## DATA FOR THIS EXERCISE

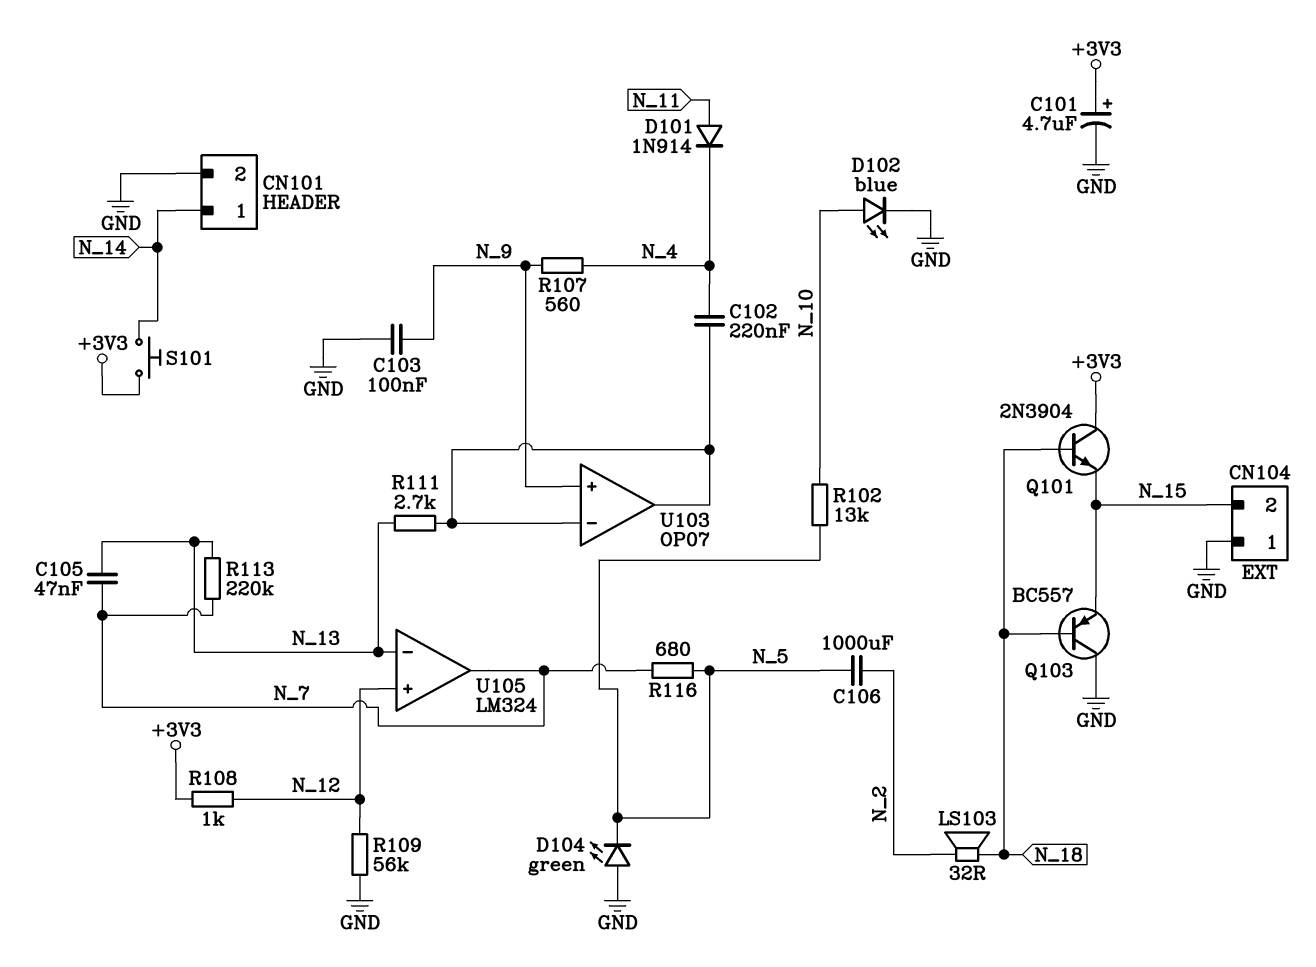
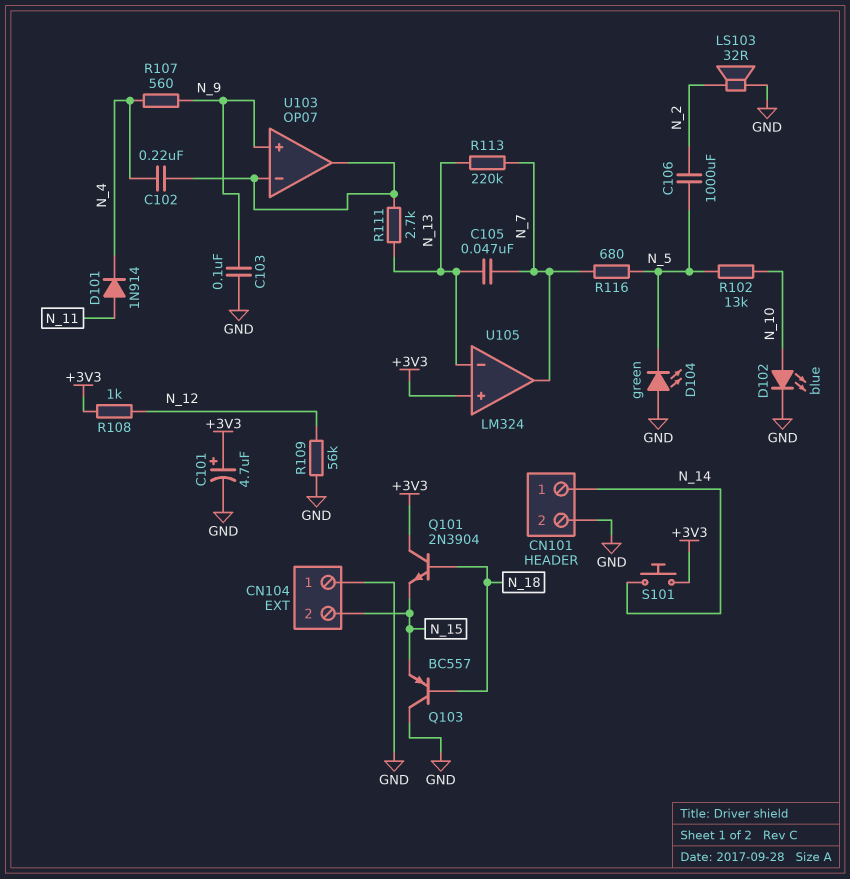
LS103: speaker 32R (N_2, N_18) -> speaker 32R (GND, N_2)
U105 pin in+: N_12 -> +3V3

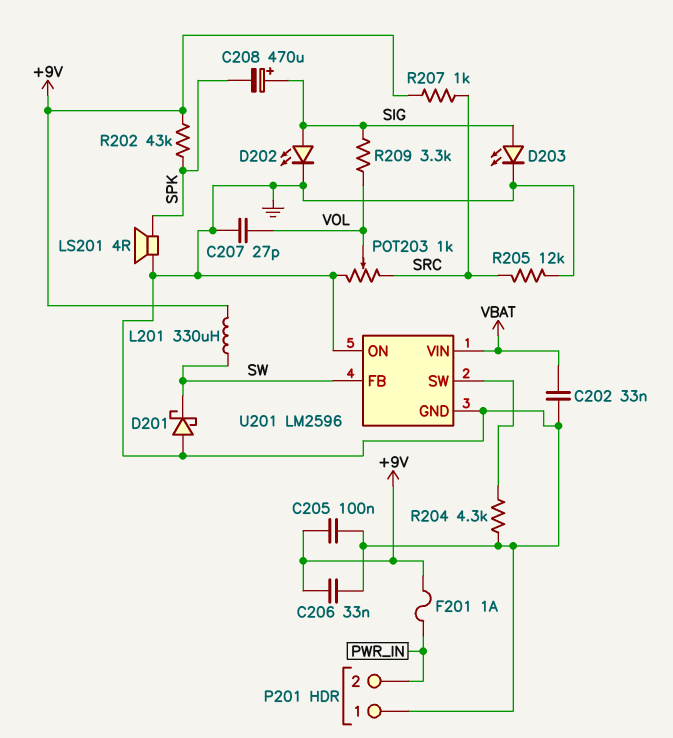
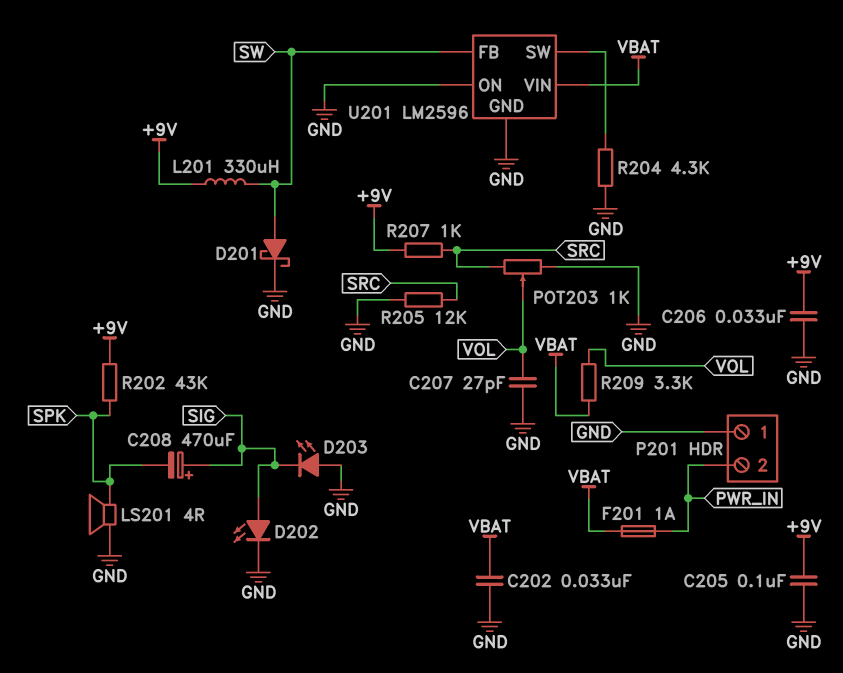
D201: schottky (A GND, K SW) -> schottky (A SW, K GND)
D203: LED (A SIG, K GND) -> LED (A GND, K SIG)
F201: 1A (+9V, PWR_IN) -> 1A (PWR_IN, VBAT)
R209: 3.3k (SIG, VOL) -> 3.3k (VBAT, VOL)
--
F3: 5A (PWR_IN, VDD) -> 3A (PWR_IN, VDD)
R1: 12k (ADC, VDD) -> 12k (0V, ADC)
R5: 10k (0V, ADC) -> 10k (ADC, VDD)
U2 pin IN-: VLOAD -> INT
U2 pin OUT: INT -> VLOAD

## WHAT THE TASK ASKS
Please repeat, exactly as written, the lines in the records above, starting with the one that has "LS103: speaker 32R" and going on through the one that has "R209: 3.3k (SIG, VOL) -> 3.3k (VBAT, VOL)". Pictures are to be left out.

## WRITTEN ANSWER
LS103: speaker 32R (N_2, N_18) -> speaker 32R (GND, N_2)
U105 pin in+: N_12 -> +3V3

D201: schottky (A GND, K SW) -> schottky (A SW, K GND)
D203: LED (A SIG, K GND) -> LED (A GND, K SIG)
F201: 1A (+9V, PWR_IN) -> 1A (PWR_IN, VBAT)
R209: 3.3k (SIG, VOL) -> 3.3k (VBAT, VOL)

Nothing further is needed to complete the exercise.